Records from a data collection
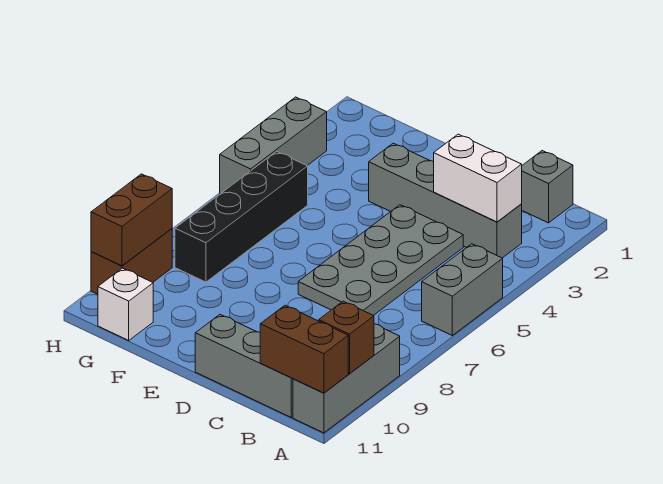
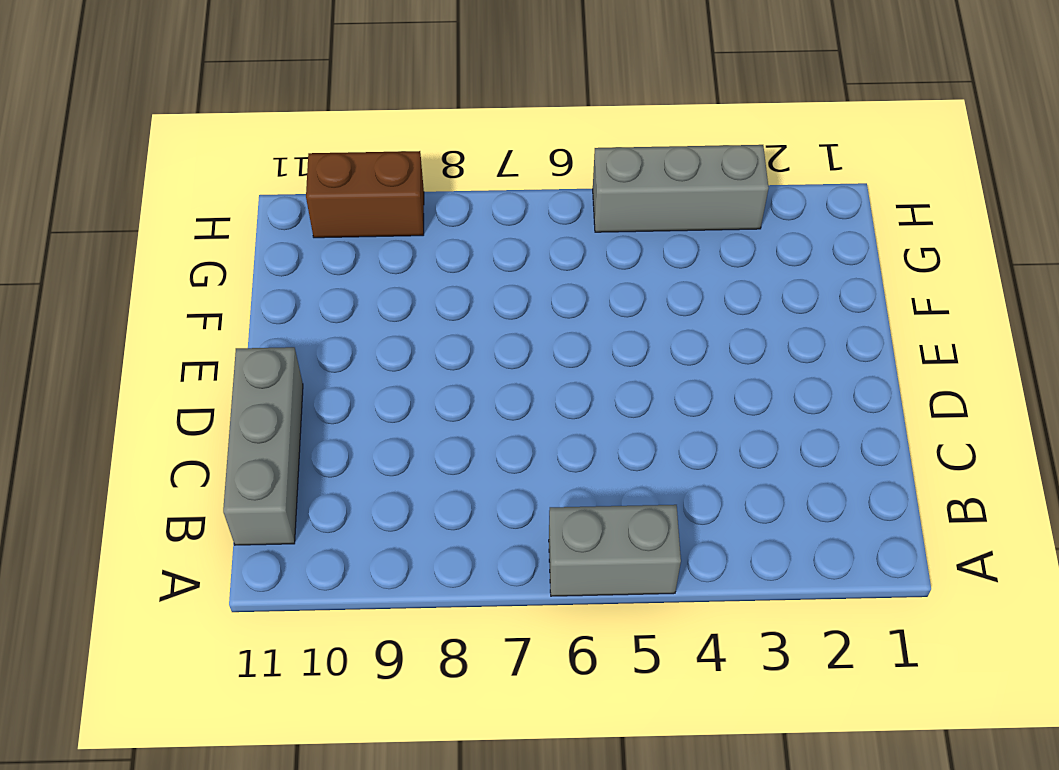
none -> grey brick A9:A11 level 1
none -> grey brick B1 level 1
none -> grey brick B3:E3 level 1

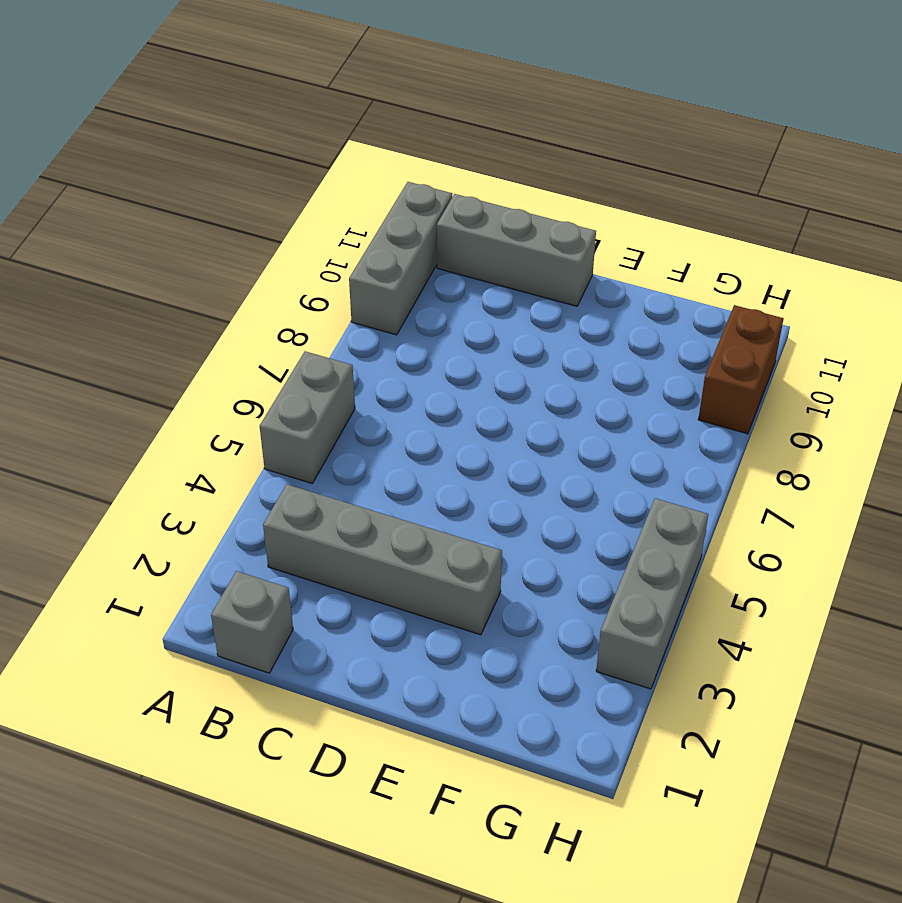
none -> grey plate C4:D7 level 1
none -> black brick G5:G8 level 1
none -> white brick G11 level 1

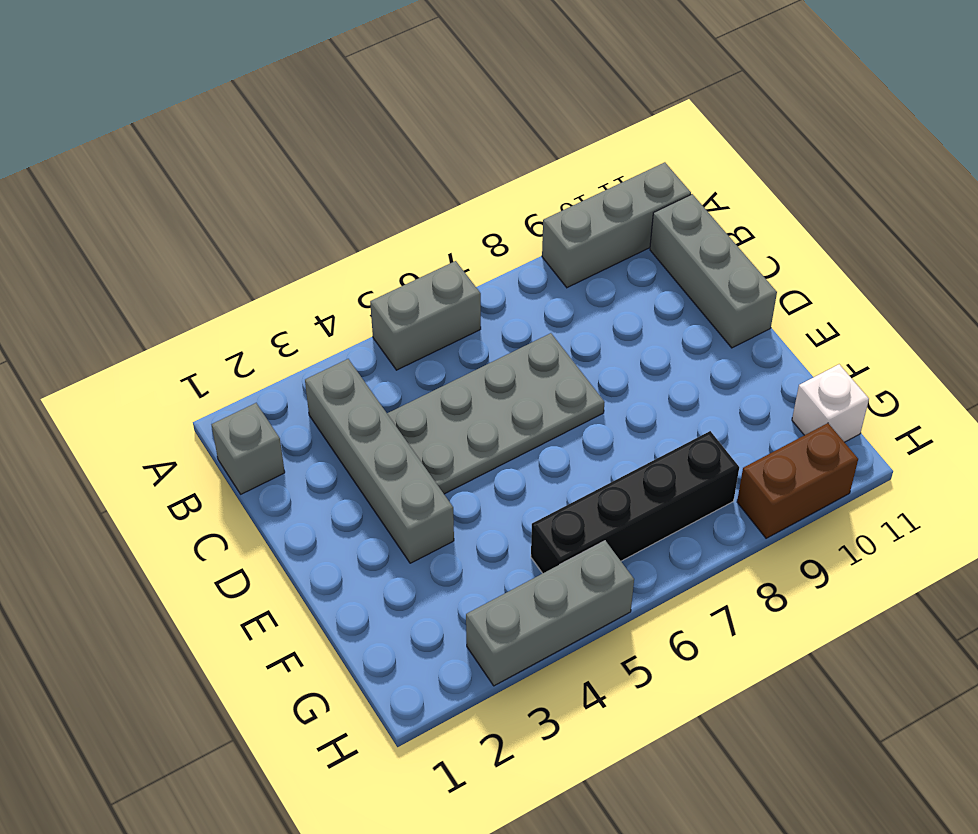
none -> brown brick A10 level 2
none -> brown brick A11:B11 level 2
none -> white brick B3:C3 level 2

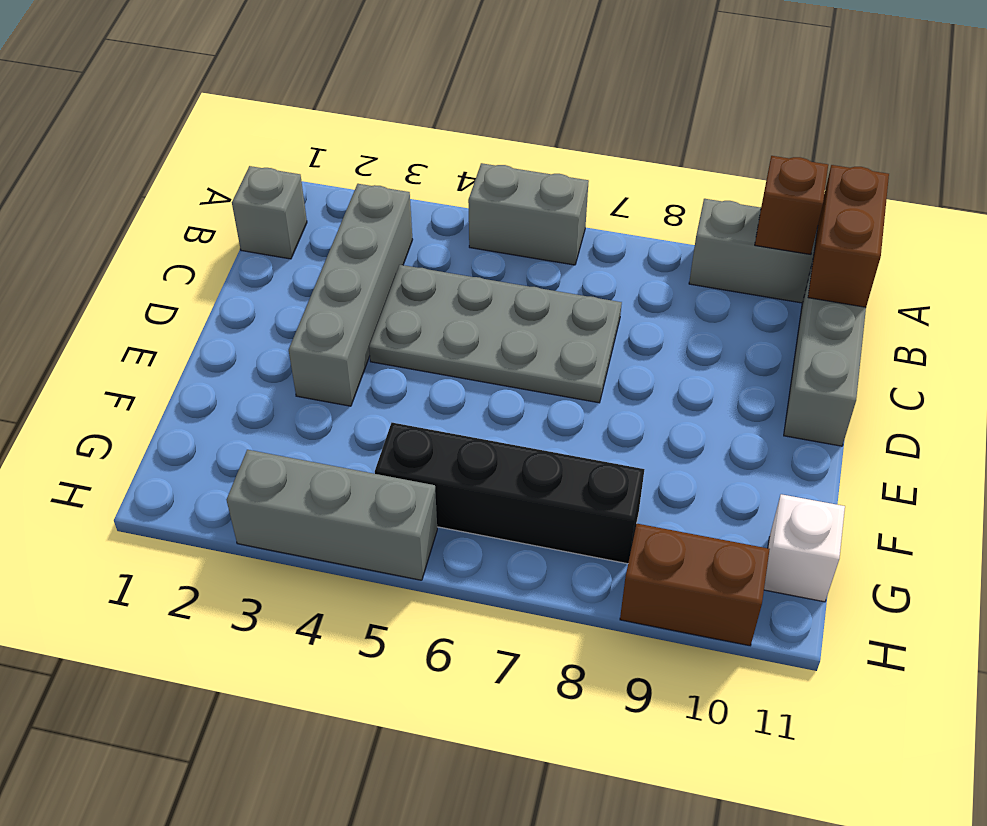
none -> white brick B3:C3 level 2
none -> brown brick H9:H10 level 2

# Exercise
Exact repeat, pictures omitted: give every line from the top of the records down to and including the line with "none -> brown brick A11:B11 level 2".

# Result of this exercise
none -> grey brick A9:A11 level 1
none -> grey brick B1 level 1
none -> grey brick B3:E3 level 1

none -> grey plate C4:D7 level 1
none -> black brick G5:G8 level 1
none -> white brick G11 level 1

none -> brown brick A10 level 2
none -> brown brick A11:B11 level 2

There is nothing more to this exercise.